**Information supplied:**
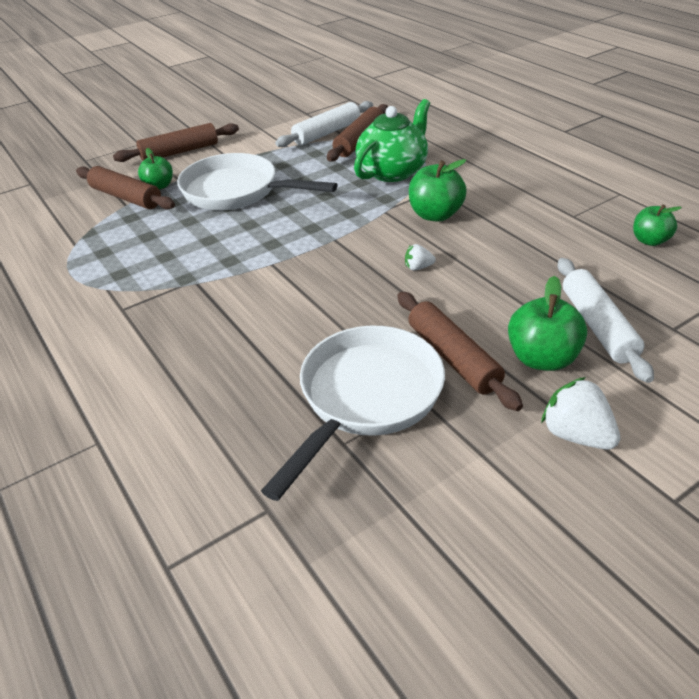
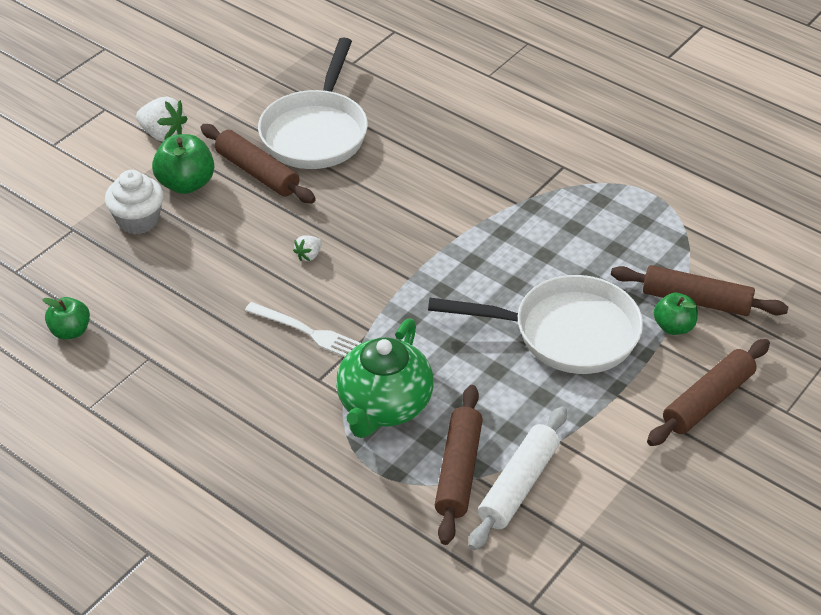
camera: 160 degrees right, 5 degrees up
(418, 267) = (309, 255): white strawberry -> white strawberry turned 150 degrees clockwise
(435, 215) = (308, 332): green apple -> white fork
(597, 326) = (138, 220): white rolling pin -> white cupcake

**What to do:**
None of the pictures belong in the copy; repeat all other material exactly.

**Task output:**
camera: 160 degrees right, 5 degrees up
(418, 267) = (309, 255): white strawberry -> white strawberry turned 150 degrees clockwise
(435, 215) = (308, 332): green apple -> white fork
(597, 326) = (138, 220): white rolling pin -> white cupcake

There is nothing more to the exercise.